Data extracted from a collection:

+--

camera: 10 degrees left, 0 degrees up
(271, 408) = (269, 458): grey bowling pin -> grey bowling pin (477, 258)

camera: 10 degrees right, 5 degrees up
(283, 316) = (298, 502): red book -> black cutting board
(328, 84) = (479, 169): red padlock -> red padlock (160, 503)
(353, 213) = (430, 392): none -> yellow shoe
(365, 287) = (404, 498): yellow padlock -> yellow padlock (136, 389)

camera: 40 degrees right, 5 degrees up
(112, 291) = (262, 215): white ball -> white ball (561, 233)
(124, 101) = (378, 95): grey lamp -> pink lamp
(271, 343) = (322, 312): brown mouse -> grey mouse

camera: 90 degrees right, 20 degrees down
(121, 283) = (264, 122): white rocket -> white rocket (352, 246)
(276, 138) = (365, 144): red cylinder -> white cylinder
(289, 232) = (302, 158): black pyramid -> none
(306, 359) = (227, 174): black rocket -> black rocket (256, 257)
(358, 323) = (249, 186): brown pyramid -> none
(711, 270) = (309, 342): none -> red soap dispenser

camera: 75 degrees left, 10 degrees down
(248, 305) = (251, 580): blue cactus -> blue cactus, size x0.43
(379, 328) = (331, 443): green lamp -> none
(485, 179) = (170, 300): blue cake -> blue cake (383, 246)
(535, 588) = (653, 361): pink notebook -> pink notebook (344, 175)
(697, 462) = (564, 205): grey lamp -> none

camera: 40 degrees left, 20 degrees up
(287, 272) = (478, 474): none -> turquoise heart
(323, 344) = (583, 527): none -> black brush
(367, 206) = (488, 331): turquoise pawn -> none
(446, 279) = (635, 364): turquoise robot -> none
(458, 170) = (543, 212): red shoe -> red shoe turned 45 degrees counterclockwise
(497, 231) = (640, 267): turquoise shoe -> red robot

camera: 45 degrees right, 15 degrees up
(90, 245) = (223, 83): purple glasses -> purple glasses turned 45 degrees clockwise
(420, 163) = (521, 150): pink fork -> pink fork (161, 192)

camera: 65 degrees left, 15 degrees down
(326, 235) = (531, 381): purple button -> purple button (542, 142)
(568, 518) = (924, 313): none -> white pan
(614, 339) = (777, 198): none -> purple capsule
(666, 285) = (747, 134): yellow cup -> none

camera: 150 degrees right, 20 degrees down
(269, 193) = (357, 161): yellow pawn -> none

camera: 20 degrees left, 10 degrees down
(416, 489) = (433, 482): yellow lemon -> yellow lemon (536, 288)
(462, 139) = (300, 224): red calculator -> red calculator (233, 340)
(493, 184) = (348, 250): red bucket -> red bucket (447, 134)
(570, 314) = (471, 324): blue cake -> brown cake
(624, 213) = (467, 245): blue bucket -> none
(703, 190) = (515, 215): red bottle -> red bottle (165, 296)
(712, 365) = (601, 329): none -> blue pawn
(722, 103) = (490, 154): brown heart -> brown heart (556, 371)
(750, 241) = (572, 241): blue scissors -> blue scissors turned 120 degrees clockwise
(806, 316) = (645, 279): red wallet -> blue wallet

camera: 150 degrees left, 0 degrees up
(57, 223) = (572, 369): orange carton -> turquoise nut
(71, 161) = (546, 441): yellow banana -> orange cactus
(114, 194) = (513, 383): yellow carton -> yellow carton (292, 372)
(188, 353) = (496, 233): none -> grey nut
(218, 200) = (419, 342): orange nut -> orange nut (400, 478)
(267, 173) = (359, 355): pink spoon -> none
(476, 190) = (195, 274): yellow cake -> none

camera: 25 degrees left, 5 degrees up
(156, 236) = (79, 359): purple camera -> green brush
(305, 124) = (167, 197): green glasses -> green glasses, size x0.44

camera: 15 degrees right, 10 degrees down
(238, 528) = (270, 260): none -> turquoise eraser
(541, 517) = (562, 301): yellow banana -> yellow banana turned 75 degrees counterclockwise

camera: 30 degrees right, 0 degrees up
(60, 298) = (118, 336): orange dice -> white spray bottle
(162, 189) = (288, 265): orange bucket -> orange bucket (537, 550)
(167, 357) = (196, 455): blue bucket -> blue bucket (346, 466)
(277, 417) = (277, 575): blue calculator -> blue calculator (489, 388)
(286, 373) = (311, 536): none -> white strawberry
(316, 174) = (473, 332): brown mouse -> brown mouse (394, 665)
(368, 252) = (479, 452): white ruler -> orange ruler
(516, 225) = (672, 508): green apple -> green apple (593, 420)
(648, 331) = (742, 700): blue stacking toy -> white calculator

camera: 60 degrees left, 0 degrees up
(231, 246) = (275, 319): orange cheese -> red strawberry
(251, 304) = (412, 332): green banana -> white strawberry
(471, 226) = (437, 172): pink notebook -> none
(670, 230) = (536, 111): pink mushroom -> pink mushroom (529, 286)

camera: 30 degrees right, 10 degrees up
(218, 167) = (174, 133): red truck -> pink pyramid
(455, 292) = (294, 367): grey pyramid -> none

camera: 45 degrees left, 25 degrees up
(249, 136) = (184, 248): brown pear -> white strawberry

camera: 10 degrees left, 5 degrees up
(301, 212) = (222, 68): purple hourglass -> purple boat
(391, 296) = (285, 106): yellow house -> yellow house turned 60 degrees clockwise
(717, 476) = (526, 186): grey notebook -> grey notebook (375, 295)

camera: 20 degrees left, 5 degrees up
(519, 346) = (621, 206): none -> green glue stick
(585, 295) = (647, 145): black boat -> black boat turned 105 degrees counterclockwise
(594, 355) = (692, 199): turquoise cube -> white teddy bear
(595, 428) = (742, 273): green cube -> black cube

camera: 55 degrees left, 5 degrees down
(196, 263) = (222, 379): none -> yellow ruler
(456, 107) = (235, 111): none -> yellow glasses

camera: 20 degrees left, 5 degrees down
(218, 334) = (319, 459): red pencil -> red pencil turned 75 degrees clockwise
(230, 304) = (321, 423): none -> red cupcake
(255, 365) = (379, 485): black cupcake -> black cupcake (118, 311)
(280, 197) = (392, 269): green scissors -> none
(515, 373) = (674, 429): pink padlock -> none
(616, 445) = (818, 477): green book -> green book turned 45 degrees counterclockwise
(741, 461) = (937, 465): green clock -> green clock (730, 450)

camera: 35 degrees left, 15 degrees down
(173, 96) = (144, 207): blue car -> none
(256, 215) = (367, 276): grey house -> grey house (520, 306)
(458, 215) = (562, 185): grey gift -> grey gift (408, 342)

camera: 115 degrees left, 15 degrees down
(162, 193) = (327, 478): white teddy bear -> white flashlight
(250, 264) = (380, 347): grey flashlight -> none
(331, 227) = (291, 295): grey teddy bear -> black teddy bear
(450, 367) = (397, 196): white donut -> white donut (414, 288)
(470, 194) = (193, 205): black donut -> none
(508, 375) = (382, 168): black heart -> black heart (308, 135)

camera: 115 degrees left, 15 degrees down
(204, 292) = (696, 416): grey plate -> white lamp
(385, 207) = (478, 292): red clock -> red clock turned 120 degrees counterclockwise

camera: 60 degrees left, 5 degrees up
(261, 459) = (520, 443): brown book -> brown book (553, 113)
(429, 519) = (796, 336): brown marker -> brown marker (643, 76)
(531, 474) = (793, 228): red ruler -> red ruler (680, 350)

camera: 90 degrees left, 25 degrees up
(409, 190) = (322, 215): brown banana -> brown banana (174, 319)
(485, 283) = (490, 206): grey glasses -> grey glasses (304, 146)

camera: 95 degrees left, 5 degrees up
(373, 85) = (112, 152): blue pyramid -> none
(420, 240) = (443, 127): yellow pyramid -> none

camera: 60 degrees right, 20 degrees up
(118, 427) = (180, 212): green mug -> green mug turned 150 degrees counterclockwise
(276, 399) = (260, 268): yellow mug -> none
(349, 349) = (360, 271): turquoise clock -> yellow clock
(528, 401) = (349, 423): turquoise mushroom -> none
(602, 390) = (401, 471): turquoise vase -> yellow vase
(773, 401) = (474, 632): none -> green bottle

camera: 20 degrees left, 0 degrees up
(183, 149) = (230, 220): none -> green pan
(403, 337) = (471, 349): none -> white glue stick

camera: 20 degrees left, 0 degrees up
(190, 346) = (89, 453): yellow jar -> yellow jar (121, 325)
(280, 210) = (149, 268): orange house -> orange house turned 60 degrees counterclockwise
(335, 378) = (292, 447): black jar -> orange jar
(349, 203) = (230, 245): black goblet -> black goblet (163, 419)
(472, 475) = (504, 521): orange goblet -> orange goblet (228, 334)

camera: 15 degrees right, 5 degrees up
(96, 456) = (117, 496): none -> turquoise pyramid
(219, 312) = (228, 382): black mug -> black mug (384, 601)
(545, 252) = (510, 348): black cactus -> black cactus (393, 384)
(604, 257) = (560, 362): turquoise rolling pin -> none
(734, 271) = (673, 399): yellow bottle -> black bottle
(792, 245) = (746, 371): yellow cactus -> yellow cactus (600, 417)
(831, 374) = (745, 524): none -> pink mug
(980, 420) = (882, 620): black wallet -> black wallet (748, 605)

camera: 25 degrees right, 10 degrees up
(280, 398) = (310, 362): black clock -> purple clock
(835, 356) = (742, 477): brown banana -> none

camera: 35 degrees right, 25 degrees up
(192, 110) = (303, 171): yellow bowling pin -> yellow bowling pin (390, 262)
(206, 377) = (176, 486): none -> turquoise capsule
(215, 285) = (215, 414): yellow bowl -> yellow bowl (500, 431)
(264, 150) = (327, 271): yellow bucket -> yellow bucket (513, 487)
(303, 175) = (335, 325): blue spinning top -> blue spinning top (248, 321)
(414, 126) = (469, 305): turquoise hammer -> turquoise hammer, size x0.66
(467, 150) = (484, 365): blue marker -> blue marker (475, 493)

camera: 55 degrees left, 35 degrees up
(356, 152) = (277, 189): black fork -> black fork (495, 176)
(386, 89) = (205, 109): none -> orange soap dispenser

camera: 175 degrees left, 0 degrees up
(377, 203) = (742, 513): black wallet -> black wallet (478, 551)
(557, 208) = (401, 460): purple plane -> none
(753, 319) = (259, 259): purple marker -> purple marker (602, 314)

+--

Exercise instructions -
Begin at the line above that has "camera: 75 degrees left, 10 degrees down" and stop after the line that has "(666, 285) = (747, 134): yellow cup -> none", copying each line exactly and adding nothing else.

Written answer -
camera: 75 degrees left, 10 degrees down
(248, 305) = (251, 580): blue cactus -> blue cactus, size x0.43
(379, 328) = (331, 443): green lamp -> none
(485, 179) = (170, 300): blue cake -> blue cake (383, 246)
(535, 588) = (653, 361): pink notebook -> pink notebook (344, 175)
(697, 462) = (564, 205): grey lamp -> none

camera: 40 degrees left, 20 degrees up
(287, 272) = (478, 474): none -> turquoise heart
(323, 344) = (583, 527): none -> black brush
(367, 206) = (488, 331): turquoise pawn -> none
(446, 279) = (635, 364): turquoise robot -> none
(458, 170) = (543, 212): red shoe -> red shoe turned 45 degrees counterclockwise
(497, 231) = (640, 267): turquoise shoe -> red robot

camera: 45 degrees right, 15 degrees up
(90, 245) = (223, 83): purple glasses -> purple glasses turned 45 degrees clockwise
(420, 163) = (521, 150): pink fork -> pink fork (161, 192)

camera: 65 degrees left, 15 degrees down
(326, 235) = (531, 381): purple button -> purple button (542, 142)
(568, 518) = (924, 313): none -> white pan
(614, 339) = (777, 198): none -> purple capsule
(666, 285) = (747, 134): yellow cup -> none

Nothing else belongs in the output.